- [What the task asks]
The answer must be every line of the records below that contains the word "plate", copied out.

___ Records shown

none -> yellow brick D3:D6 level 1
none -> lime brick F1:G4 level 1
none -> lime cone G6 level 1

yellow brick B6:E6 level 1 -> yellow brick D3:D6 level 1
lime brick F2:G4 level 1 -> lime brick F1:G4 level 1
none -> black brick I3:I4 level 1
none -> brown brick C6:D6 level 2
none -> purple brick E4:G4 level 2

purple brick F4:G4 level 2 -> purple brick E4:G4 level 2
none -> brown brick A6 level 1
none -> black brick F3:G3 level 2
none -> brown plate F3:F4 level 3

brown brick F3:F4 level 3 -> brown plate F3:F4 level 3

______
___ Records shown

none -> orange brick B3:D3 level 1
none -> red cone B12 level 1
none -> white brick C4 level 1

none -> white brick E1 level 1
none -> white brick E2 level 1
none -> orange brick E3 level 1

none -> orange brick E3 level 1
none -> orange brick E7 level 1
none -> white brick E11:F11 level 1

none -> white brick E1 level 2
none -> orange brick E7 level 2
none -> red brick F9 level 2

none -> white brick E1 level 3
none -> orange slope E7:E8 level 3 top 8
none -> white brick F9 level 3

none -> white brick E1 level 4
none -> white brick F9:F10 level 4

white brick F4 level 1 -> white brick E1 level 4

______
___ Records shown

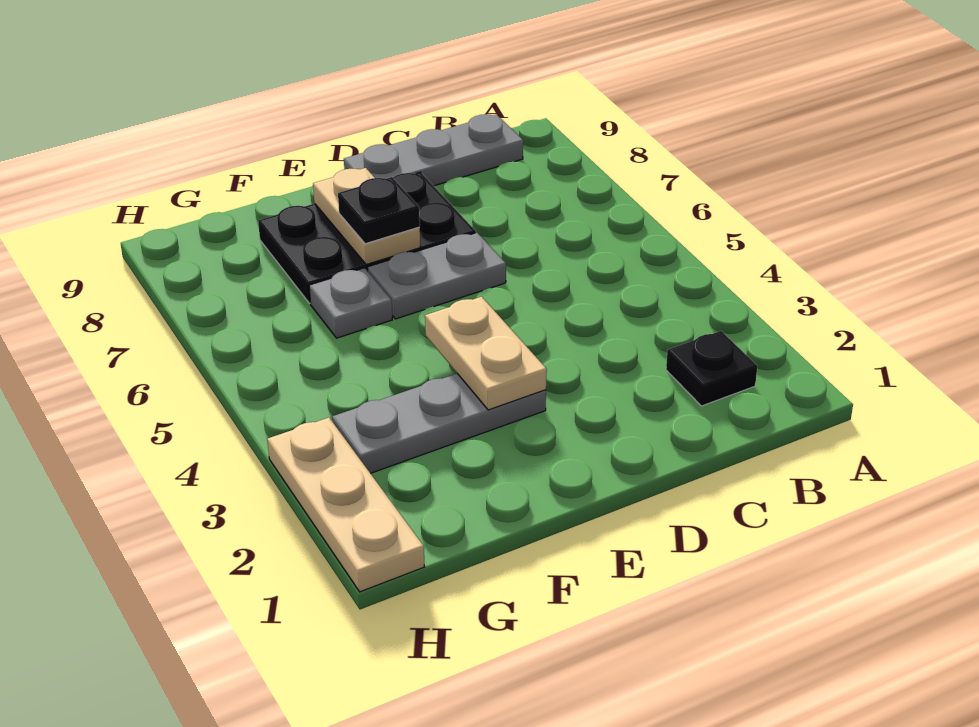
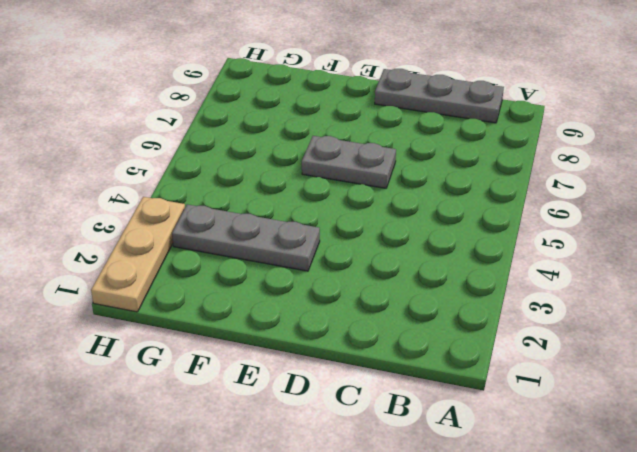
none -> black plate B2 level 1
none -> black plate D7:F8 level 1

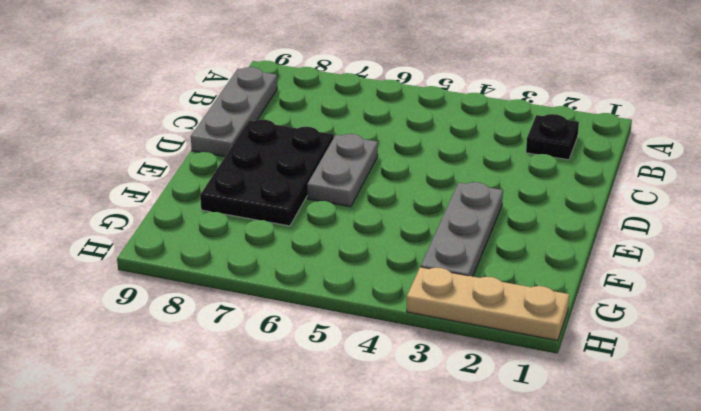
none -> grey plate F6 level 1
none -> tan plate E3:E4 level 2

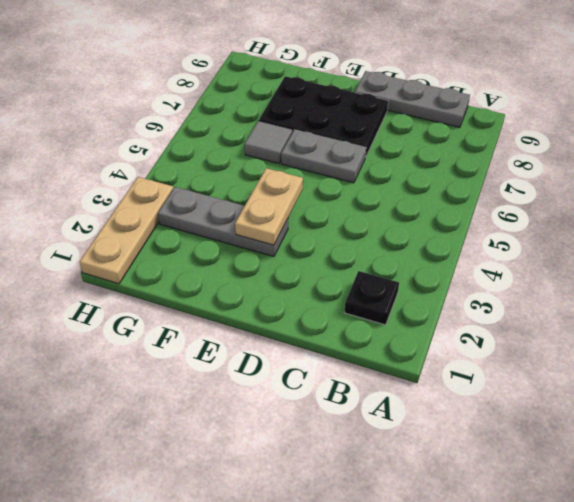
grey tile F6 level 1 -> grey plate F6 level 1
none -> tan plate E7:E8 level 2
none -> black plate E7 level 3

______

- [Response for this exercise]
none -> brown plate F3:F4 level 3
brown brick F3:F4 level 3 -> brown plate F3:F4 level 3
none -> black plate B2 level 1
none -> black plate D7:F8 level 1
none -> grey plate F6 level 1
none -> tan plate E3:E4 level 2
grey tile F6 level 1 -> grey plate F6 level 1
none -> tan plate E7:E8 level 2
none -> black plate E7 level 3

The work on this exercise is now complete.